DATA FOR THIS TASK Block Start
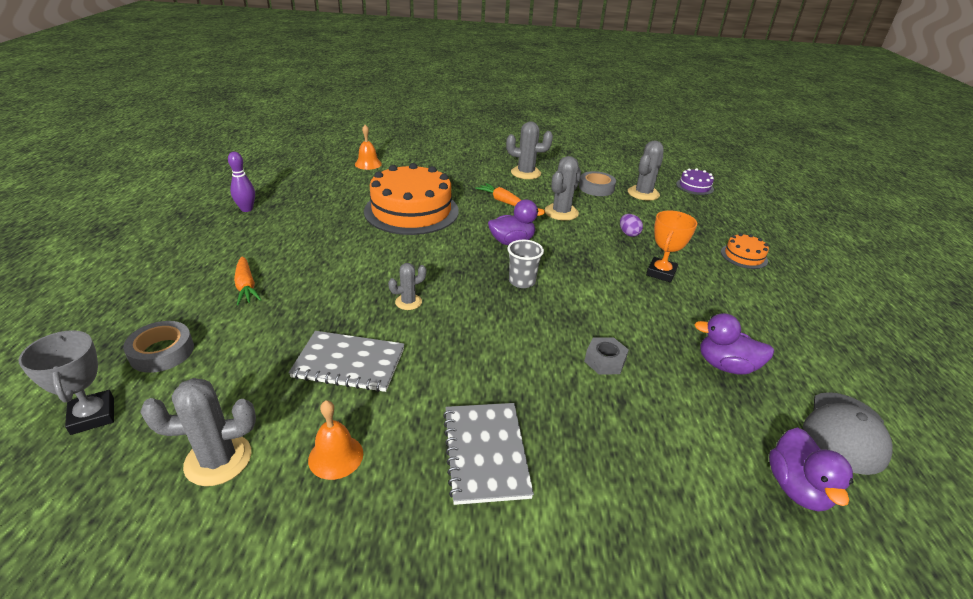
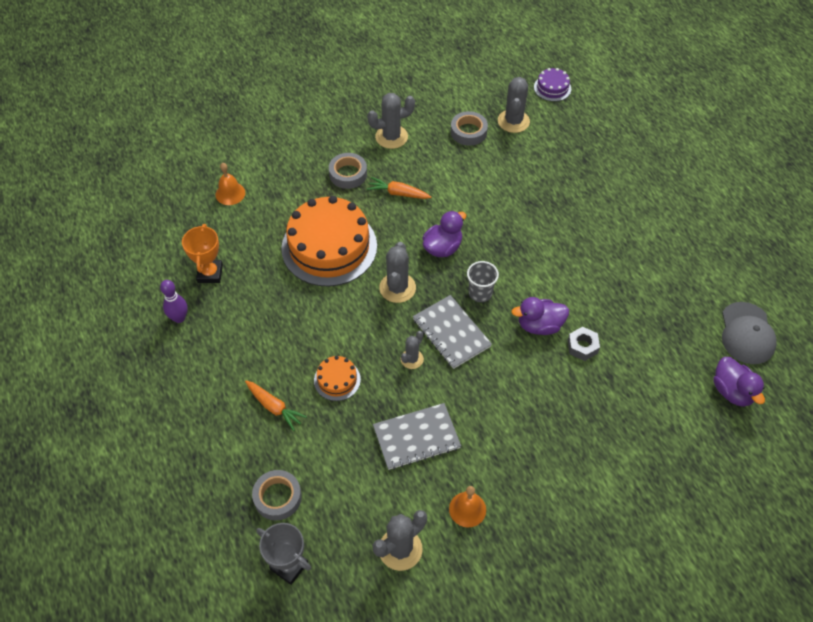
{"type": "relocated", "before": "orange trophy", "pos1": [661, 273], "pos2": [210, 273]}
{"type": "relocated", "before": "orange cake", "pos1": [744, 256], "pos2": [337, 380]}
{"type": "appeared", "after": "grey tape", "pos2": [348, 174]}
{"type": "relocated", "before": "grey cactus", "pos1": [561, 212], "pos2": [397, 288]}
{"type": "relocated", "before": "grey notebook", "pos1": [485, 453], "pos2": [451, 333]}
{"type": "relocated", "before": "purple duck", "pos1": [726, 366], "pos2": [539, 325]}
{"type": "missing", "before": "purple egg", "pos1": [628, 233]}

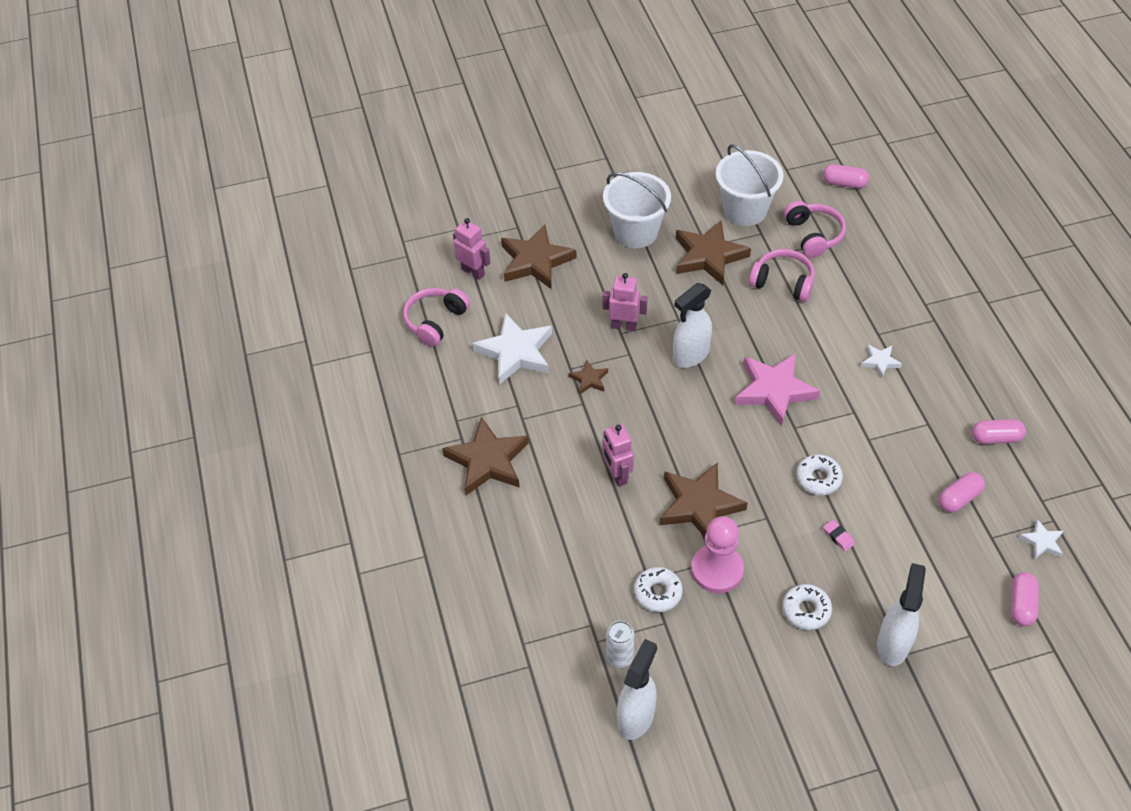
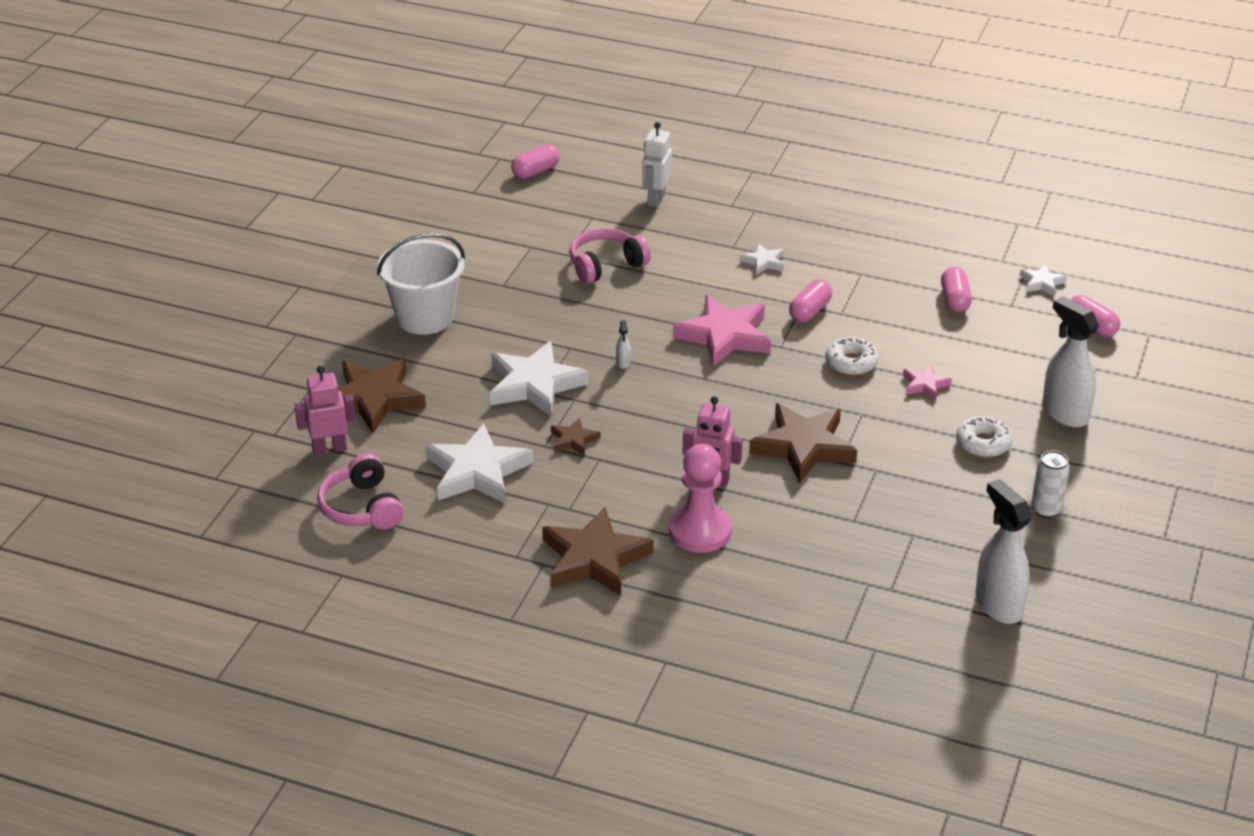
{"type": "exchanged", "before": "pink robot", "after": "white star", "pos1": [624, 326], "pos2": [535, 385]}
{"type": "size", "before": "white spray bottle", "pos1": [690, 355], "pos2": [623, 363], "scale": 0.4}
{"type": "appeared", "after": "white robot", "pos2": [656, 199]}
{"type": "relocated", "before": "pink pawn", "pos1": [717, 570], "pos2": [700, 531]}
{"type": "relocated", "before": "pink capsule", "pos1": [995, 438], "pos2": [809, 311]}
{"type": "exchanged", "before": "pink eraser", "after": "pink star", "pos1": [838, 537], "pos2": [925, 385]}
{"type": "relocated", "before": "white can", "pos1": [619, 657], "pos2": [1046, 510]}
{"type": "missing", "before": "white donut", "pos1": [657, 593]}
{"type": "missing", "before": "brown star", "pos1": [708, 256]}
{"type": "missing", "before": "white bucket", "pos1": [745, 210]}
{"type": "missing", "before": "pink headphones", "pos1": [813, 235]}

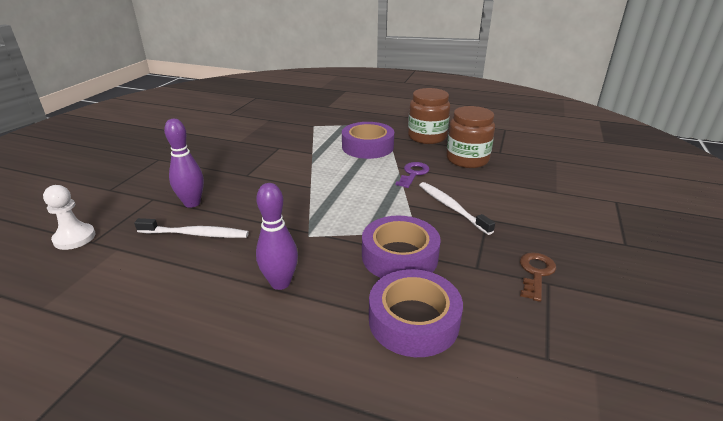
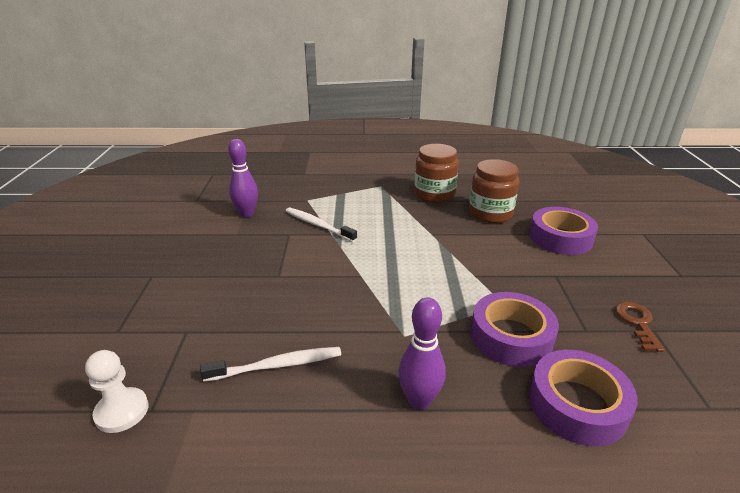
{"type": "relocated", "before": "purple bowling pin", "pos1": [192, 203], "pos2": [247, 214]}
{"type": "relocated", "before": "white toothbrush", "pos1": [452, 208], "pos2": [318, 225]}
{"type": "relocated", "before": "purple tape", "pos1": [367, 147], "pos2": [560, 238]}
{"type": "missing", "before": "purple key", "pos1": [413, 174]}

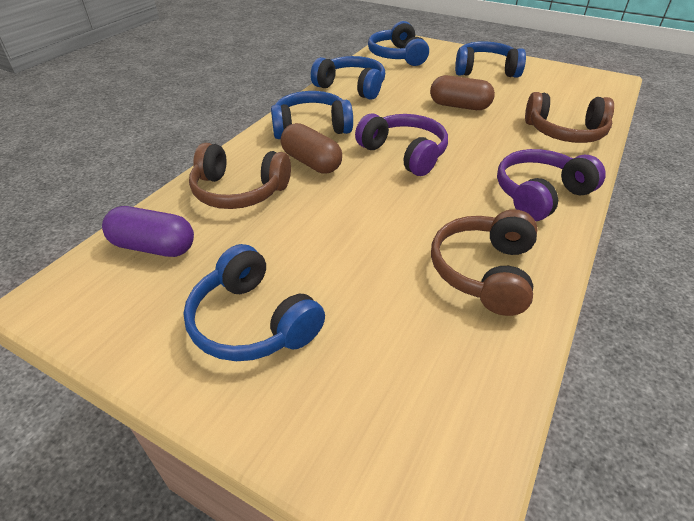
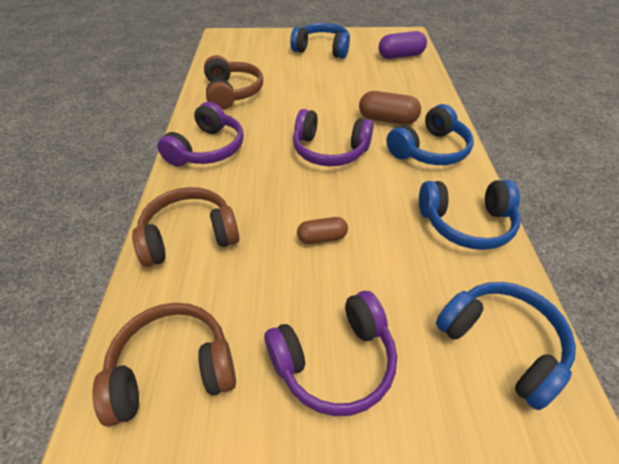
{"type": "relocated", "before": "brown headphones", "pos1": [239, 191], "pos2": [173, 369]}
{"type": "colour", "before": "blue headphones", "after": "purple headphones", "pos1": [485, 70], "pos2": [334, 361]}
{"type": "size", "before": "brown capsule", "pos1": [459, 106], "pos2": [322, 238], "scale": 0.63}

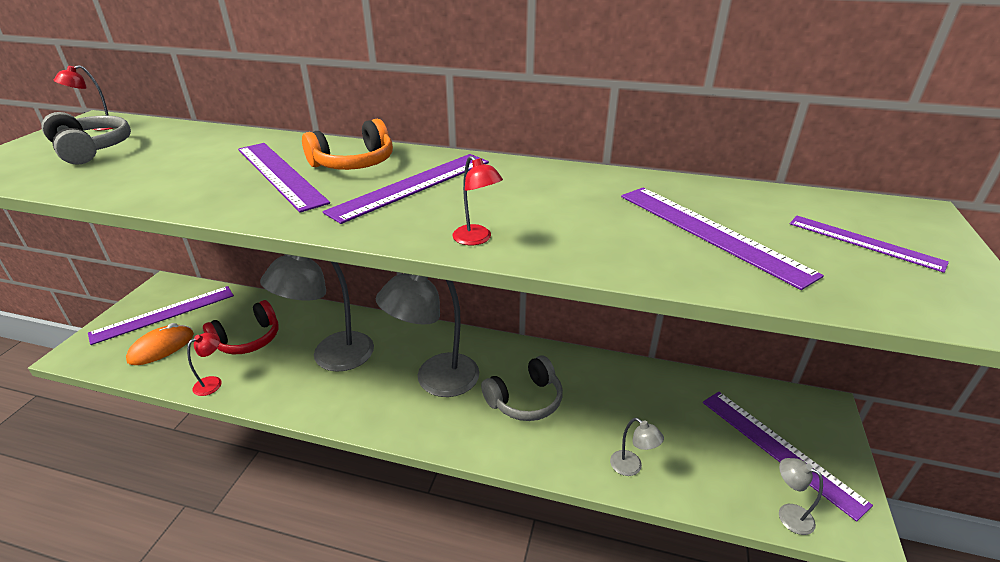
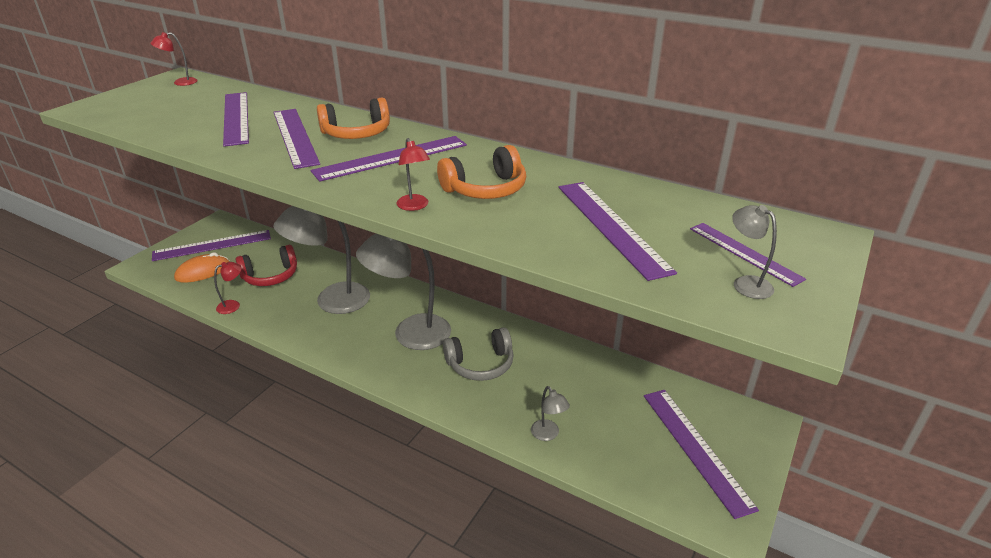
{"type": "appeared", "after": "purple ruler", "pos2": [236, 118]}
{"type": "appeared", "after": "orange headphones", "pos2": [485, 189]}
{"type": "relocated", "before": "grey lamp", "pos1": [788, 514], "pos2": [746, 283]}
{"type": "missing", "before": "grey headphones", "pos1": [91, 149]}

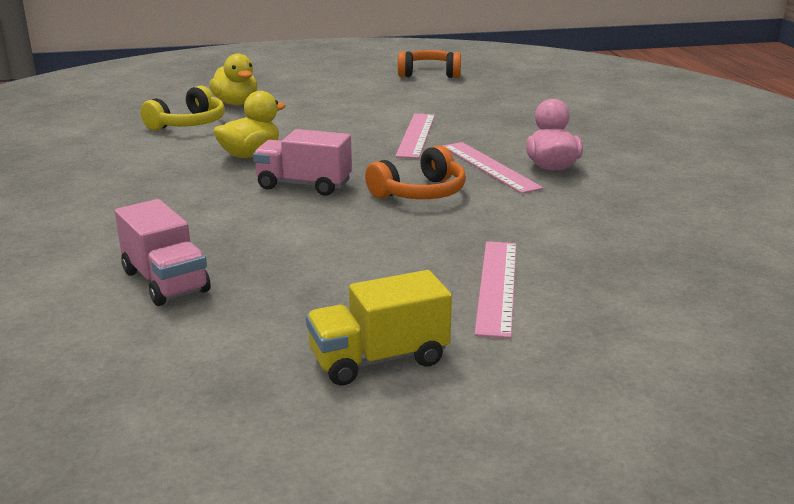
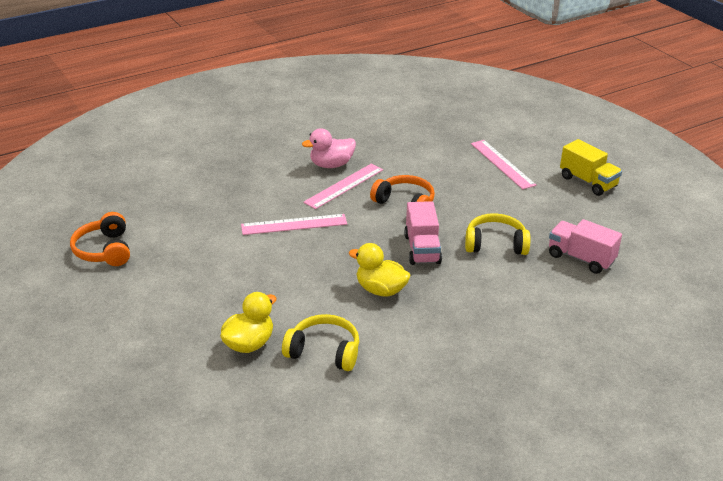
{"type": "appeared", "after": "yellow headphones", "pos2": [495, 244]}
{"type": "spun", "before": "pink ruler", "pos1": [497, 286], "pos2": [502, 164], "turn": 75}
{"type": "spun", "before": "pink truck", "pos1": [166, 281], "pos2": [580, 258], "turn": -90}

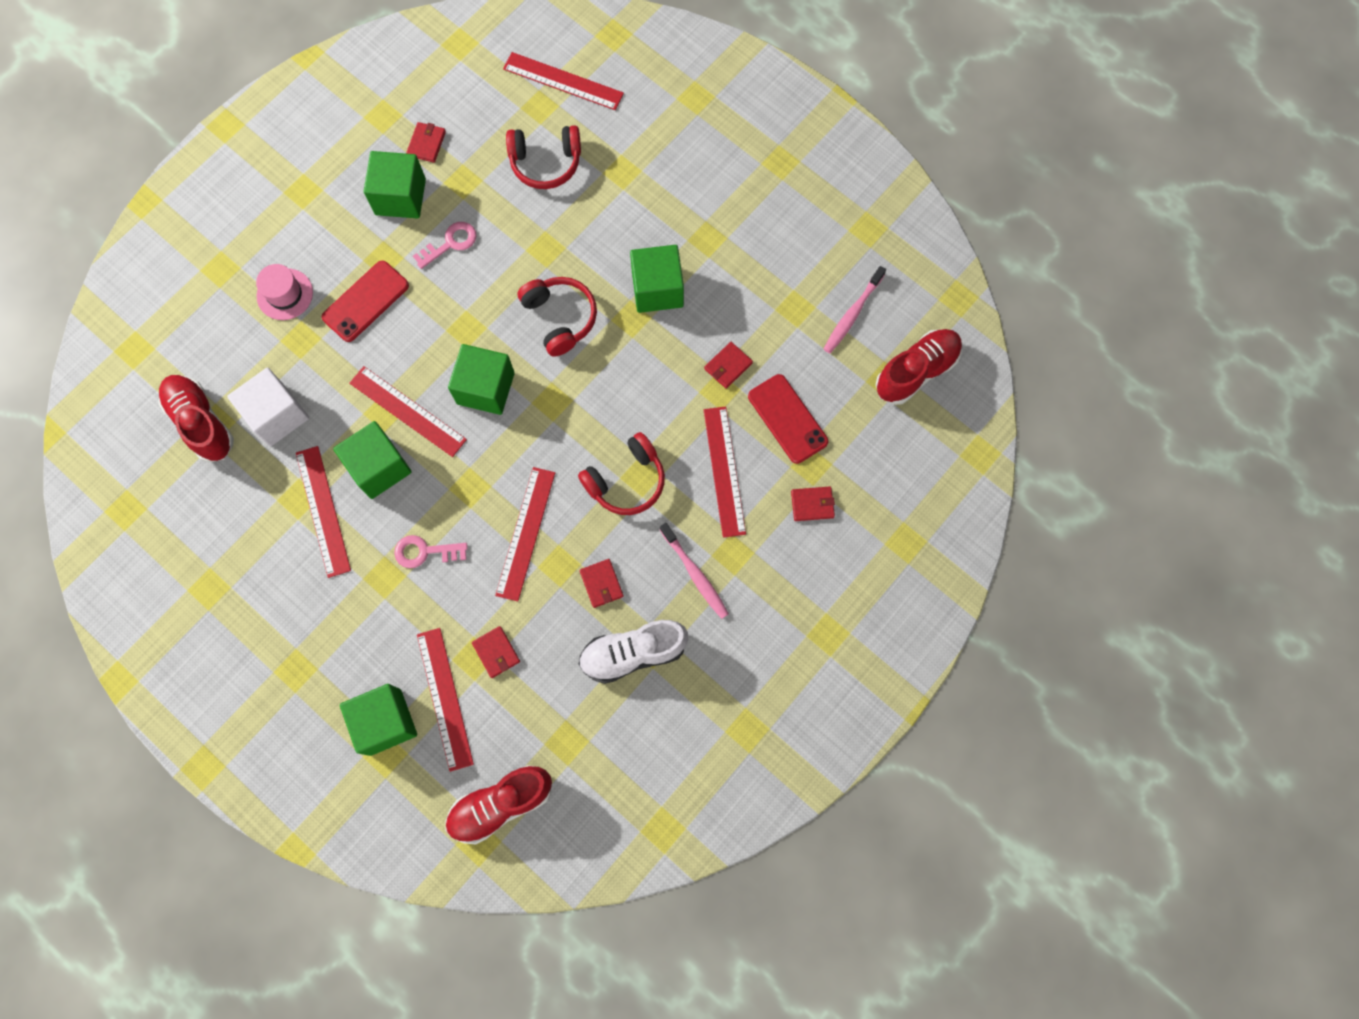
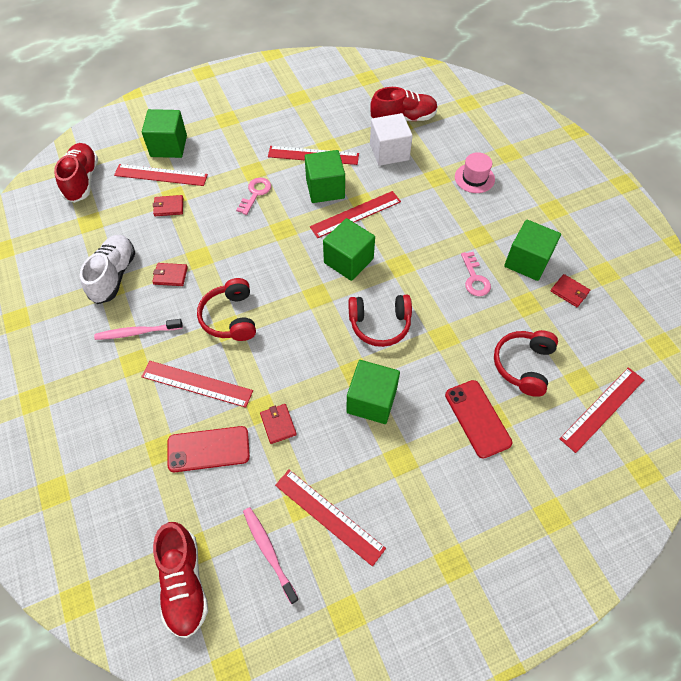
{"type": "relocated", "before": "red ruler", "pos1": [526, 533], "pos2": [329, 516]}
{"type": "relocated", "before": "red phone", "pos1": [365, 301], "pos2": [477, 418]}
{"type": "missing", "before": "red wallet", "pos1": [812, 504]}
DATA FOR THIS TASK Block End
§ ABOUT THIS TASK
Apart from the pictures, every line of the data above should be given again exactly.

§ ANSWER SPACE
{"type": "relocated", "before": "orange trophy", "pos1": [661, 273], "pos2": [210, 273]}
{"type": "relocated", "before": "orange cake", "pos1": [744, 256], "pos2": [337, 380]}
{"type": "appeared", "after": "grey tape", "pos2": [348, 174]}
{"type": "relocated", "before": "grey cactus", "pos1": [561, 212], "pos2": [397, 288]}
{"type": "relocated", "before": "grey notebook", "pos1": [485, 453], "pos2": [451, 333]}
{"type": "relocated", "before": "purple duck", "pos1": [726, 366], "pos2": [539, 325]}
{"type": "missing", "before": "purple egg", "pos1": [628, 233]}

{"type": "exchanged", "before": "pink robot", "after": "white star", "pos1": [624, 326], "pos2": [535, 385]}
{"type": "size", "before": "white spray bottle", "pos1": [690, 355], "pos2": [623, 363], "scale": 0.4}
{"type": "appeared", "after": "white robot", "pos2": [656, 199]}
{"type": "relocated", "before": "pink pawn", "pos1": [717, 570], "pos2": [700, 531]}
{"type": "relocated", "before": "pink capsule", "pos1": [995, 438], "pos2": [809, 311]}
{"type": "exchanged", "before": "pink eraser", "after": "pink star", "pos1": [838, 537], "pos2": [925, 385]}
{"type": "relocated", "before": "white can", "pos1": [619, 657], "pos2": [1046, 510]}
{"type": "missing", "before": "white donut", "pos1": [657, 593]}
{"type": "missing", "before": "brown star", "pos1": [708, 256]}
{"type": "missing", "before": "white bucket", "pos1": [745, 210]}
{"type": "missing", "before": "pink headphones", "pos1": [813, 235]}

{"type": "relocated", "before": "purple bowling pin", "pos1": [192, 203], "pos2": [247, 214]}
{"type": "relocated", "before": "white toothbrush", "pos1": [452, 208], "pos2": [318, 225]}
{"type": "relocated", "before": "purple tape", "pos1": [367, 147], "pos2": [560, 238]}
{"type": "missing", "before": "purple key", "pos1": [413, 174]}

{"type": "relocated", "before": "brown headphones", "pos1": [239, 191], "pos2": [173, 369]}
{"type": "colour", "before": "blue headphones", "after": "purple headphones", "pos1": [485, 70], "pos2": [334, 361]}
{"type": "size", "before": "brown capsule", "pos1": [459, 106], "pos2": [322, 238], "scale": 0.63}

{"type": "appeared", "after": "purple ruler", "pos2": [236, 118]}
{"type": "appeared", "after": "orange headphones", "pos2": [485, 189]}
{"type": "relocated", "before": "grey lamp", "pos1": [788, 514], "pos2": [746, 283]}
{"type": "missing", "before": "grey headphones", "pos1": [91, 149]}

{"type": "appeared", "after": "yellow headphones", "pos2": [495, 244]}
{"type": "spun", "before": "pink ruler", "pos1": [497, 286], "pos2": [502, 164], "turn": 75}
{"type": "spun", "before": "pink truck", "pos1": [166, 281], "pos2": [580, 258], "turn": -90}

{"type": "relocated", "before": "red ruler", "pos1": [526, 533], "pos2": [329, 516]}
{"type": "relocated", "before": "red phone", "pos1": [365, 301], "pos2": [477, 418]}
{"type": "missing", "before": "red wallet", "pos1": [812, 504]}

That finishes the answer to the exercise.